— start of EXERCISE INPUTS —
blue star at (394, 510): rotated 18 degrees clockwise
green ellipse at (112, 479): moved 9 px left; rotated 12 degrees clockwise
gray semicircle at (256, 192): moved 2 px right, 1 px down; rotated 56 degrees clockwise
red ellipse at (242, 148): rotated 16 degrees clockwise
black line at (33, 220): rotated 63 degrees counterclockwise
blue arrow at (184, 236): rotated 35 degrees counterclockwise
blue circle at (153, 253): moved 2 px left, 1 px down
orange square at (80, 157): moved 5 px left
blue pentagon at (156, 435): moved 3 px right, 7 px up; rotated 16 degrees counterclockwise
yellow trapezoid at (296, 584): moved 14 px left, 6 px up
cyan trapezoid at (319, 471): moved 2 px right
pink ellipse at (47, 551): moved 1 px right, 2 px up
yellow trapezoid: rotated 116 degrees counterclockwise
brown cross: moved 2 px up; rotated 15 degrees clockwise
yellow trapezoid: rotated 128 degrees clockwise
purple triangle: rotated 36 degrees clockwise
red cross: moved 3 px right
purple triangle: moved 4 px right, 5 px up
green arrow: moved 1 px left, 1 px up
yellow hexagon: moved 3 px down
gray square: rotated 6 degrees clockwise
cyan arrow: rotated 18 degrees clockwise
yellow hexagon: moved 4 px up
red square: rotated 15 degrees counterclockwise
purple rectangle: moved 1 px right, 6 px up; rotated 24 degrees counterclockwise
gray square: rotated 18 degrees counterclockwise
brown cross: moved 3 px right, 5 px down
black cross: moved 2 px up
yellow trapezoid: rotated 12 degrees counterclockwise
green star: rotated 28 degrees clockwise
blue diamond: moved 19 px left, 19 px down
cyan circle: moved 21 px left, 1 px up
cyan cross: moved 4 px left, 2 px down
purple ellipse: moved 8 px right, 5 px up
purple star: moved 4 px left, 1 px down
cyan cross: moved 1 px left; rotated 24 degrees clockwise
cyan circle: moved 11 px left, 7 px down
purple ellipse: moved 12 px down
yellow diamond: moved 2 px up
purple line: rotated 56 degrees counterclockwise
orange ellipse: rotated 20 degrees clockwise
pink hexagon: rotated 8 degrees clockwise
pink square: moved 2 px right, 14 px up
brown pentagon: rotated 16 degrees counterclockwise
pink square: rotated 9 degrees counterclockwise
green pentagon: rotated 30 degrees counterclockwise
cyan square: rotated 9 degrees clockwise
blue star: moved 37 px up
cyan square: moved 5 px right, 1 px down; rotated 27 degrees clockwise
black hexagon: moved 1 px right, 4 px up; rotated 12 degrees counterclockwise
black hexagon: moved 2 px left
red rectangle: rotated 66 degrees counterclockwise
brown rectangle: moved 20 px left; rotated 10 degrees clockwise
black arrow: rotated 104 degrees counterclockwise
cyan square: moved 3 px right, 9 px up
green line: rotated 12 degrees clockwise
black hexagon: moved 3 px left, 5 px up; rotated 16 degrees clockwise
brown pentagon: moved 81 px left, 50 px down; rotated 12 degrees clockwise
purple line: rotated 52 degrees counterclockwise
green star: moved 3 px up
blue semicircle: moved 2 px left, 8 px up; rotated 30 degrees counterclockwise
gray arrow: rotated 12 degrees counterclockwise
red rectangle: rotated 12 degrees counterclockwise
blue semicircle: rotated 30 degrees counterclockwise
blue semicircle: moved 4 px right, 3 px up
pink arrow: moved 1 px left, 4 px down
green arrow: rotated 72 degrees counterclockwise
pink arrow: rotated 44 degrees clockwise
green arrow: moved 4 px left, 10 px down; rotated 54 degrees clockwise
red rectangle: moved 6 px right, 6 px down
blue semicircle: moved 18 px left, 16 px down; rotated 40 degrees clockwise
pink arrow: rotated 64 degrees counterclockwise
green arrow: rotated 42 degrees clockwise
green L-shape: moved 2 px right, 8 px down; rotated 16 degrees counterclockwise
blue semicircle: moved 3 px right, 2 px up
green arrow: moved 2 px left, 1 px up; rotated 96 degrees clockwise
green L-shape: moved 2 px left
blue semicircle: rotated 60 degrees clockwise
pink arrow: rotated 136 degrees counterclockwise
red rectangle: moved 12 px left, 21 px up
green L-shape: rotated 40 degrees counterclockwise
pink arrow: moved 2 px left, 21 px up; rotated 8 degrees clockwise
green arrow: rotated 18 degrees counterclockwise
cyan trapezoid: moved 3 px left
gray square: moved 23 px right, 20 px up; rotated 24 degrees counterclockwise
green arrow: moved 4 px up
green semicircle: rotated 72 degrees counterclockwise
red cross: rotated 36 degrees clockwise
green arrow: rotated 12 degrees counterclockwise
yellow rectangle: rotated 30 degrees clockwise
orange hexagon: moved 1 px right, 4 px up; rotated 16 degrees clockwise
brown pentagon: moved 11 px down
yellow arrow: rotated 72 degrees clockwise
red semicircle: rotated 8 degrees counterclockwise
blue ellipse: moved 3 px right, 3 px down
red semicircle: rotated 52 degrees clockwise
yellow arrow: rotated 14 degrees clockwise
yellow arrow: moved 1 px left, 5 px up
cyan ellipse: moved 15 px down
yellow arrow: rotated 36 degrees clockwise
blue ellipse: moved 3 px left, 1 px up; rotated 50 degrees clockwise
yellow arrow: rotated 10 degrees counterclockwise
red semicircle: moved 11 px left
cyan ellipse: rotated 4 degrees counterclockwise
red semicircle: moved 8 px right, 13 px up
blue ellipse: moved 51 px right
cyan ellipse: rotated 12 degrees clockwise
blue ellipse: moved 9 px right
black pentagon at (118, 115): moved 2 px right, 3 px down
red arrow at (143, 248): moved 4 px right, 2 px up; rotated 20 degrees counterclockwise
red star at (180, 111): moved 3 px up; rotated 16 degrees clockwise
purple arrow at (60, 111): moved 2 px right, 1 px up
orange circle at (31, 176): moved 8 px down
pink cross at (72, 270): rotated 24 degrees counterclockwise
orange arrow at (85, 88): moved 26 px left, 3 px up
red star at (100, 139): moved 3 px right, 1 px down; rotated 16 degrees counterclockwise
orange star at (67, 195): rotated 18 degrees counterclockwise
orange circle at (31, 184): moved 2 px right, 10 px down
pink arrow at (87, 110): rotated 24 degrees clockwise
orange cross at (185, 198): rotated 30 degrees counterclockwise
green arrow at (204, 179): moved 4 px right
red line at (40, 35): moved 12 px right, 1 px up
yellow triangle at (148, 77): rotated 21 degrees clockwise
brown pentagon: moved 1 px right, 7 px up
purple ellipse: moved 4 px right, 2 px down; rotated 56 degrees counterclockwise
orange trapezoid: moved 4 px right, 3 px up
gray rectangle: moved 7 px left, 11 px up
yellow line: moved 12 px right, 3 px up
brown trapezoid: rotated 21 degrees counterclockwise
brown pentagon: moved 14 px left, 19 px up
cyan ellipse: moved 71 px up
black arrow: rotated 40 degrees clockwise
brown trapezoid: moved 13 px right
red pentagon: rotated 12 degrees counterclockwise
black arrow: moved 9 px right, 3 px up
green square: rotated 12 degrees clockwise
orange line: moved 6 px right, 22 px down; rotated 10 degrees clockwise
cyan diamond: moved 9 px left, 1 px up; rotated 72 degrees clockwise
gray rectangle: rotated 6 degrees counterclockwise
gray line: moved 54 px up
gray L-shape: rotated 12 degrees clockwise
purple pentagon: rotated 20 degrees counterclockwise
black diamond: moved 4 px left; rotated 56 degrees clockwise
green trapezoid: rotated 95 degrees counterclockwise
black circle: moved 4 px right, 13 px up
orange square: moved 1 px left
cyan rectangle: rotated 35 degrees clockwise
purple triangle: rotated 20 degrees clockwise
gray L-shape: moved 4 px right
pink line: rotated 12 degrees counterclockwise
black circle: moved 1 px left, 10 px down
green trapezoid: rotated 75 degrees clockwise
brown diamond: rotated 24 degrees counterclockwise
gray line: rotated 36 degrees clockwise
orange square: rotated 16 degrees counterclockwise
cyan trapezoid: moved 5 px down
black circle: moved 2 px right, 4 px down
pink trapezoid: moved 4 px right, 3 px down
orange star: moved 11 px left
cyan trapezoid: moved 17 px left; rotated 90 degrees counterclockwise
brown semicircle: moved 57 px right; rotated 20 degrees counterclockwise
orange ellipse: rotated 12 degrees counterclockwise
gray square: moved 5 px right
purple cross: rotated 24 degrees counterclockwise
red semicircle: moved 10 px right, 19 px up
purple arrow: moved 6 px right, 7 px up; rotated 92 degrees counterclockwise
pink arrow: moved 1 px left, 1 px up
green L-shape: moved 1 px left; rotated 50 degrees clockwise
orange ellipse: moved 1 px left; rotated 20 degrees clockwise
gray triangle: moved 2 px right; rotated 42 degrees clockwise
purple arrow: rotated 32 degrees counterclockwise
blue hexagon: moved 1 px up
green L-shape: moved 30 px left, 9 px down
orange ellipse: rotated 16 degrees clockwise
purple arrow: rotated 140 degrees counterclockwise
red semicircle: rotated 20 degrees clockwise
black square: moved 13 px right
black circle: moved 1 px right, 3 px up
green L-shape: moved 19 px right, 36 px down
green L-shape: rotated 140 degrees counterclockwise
— end of EXERCISE INPUTS —
Starting at the first line of the records and ending at the line that contains "yellow hexagon: moved 4 px up", rename every "trapezoid" to "parallelogram" and write out those lines again with everything else left as it is.

> THE COMPLETED TASK:
blue star at (394, 510): rotated 18 degrees clockwise
green ellipse at (112, 479): moved 9 px left; rotated 12 degrees clockwise
gray semicircle at (256, 192): moved 2 px right, 1 px down; rotated 56 degrees clockwise
red ellipse at (242, 148): rotated 16 degrees clockwise
black line at (33, 220): rotated 63 degrees counterclockwise
blue arrow at (184, 236): rotated 35 degrees counterclockwise
blue circle at (153, 253): moved 2 px left, 1 px down
orange square at (80, 157): moved 5 px left
blue pentagon at (156, 435): moved 3 px right, 7 px up; rotated 16 degrees counterclockwise
yellow parallelogram at (296, 584): moved 14 px left, 6 px up
cyan parallelogram at (319, 471): moved 2 px right
pink ellipse at (47, 551): moved 1 px right, 2 px up
yellow parallelogram: rotated 116 degrees counterclockwise
brown cross: moved 2 px up; rotated 15 degrees clockwise
yellow parallelogram: rotated 128 degrees clockwise
purple triangle: rotated 36 degrees clockwise
red cross: moved 3 px right
purple triangle: moved 4 px right, 5 px up
green arrow: moved 1 px left, 1 px up
yellow hexagon: moved 3 px down
gray square: rotated 6 degrees clockwise
cyan arrow: rotated 18 degrees clockwise
yellow hexagon: moved 4 px up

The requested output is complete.